• INPUT FOR THIS TASK:
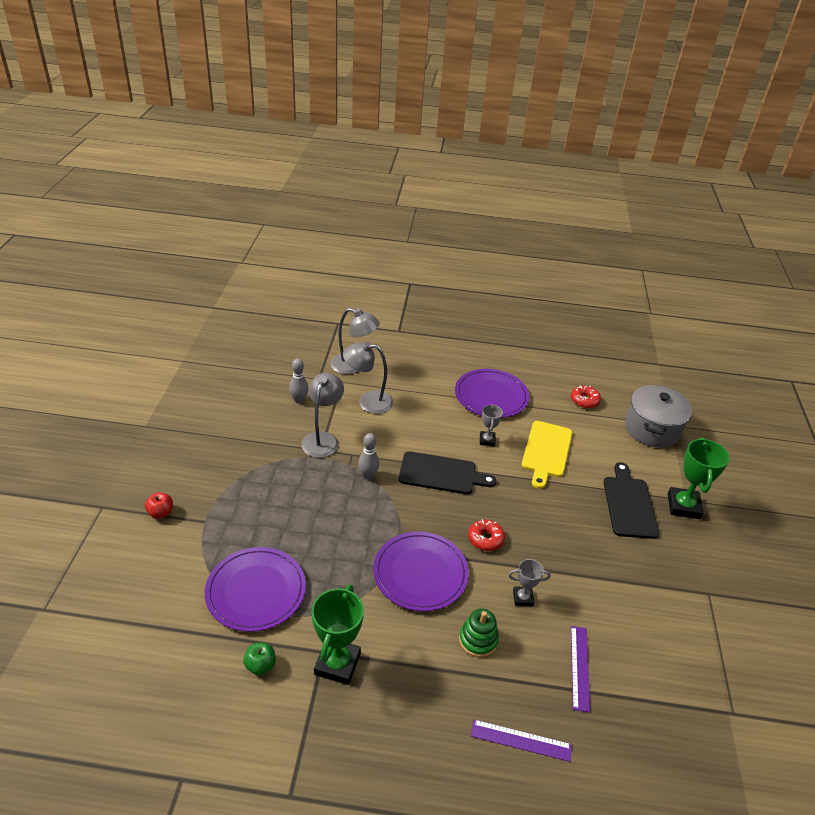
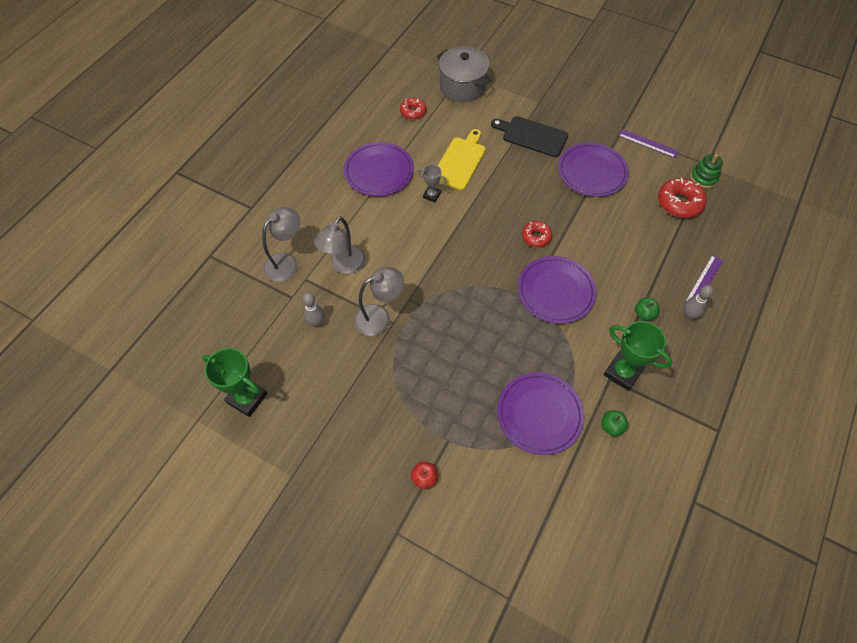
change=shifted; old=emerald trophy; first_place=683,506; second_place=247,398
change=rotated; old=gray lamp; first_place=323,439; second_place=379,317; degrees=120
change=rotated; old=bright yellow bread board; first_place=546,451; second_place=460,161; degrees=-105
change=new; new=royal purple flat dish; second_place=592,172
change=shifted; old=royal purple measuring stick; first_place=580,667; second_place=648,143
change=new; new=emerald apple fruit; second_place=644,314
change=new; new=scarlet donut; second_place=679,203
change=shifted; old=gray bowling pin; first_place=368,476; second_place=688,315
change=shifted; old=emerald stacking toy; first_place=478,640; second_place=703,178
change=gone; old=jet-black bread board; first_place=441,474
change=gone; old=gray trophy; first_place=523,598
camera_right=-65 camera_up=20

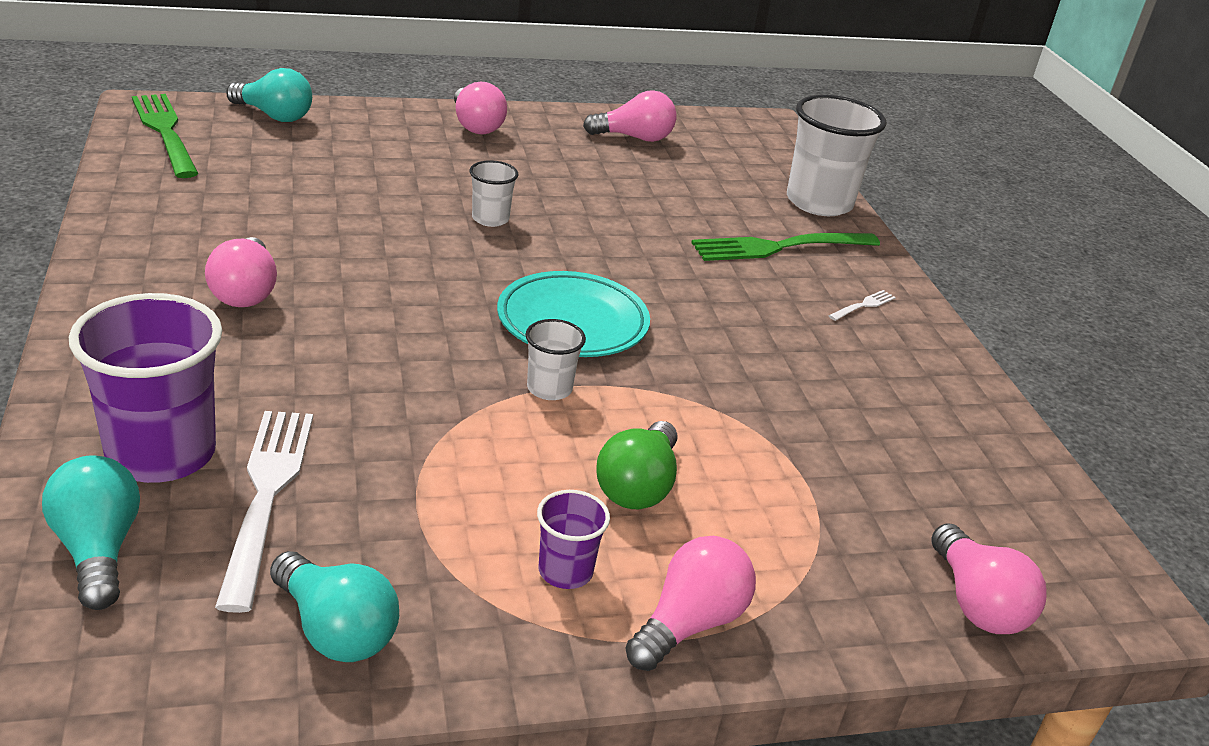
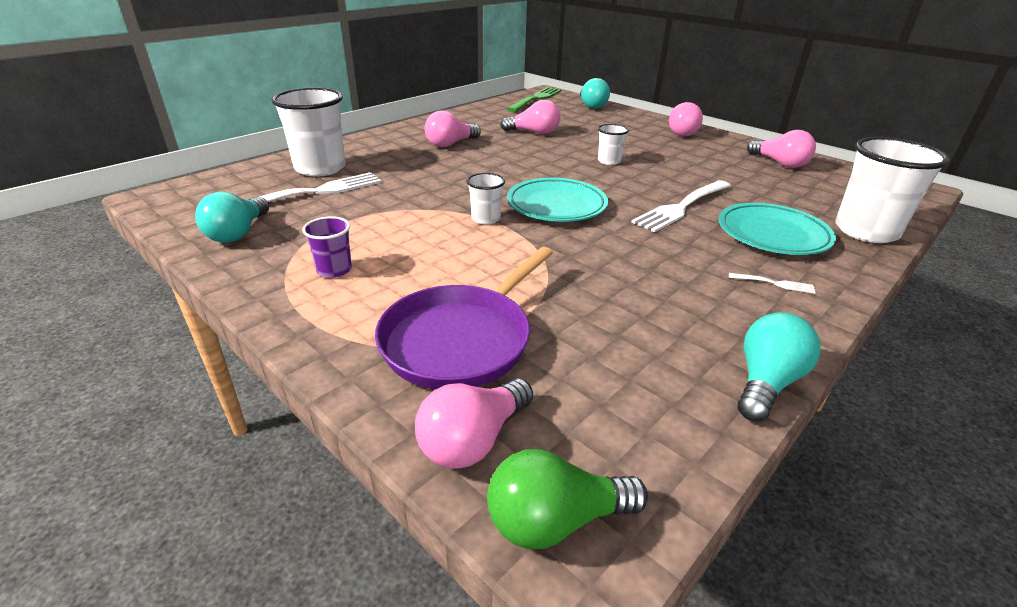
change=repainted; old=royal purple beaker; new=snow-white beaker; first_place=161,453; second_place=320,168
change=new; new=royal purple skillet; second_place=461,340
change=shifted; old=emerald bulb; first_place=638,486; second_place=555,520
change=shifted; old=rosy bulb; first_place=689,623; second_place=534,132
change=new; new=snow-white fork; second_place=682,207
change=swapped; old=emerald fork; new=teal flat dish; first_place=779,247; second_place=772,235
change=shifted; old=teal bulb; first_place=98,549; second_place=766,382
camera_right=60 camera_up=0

• WHAT YOU HAVE TO DO: Pull each line holding "rotated" out of the listing.

• SOLUTION TO THIS EXERCISE:
change=rotated; old=gray lamp; first_place=323,439; second_place=379,317; degrees=120
change=rotated; old=bright yellow bread board; first_place=546,451; second_place=460,161; degrees=-105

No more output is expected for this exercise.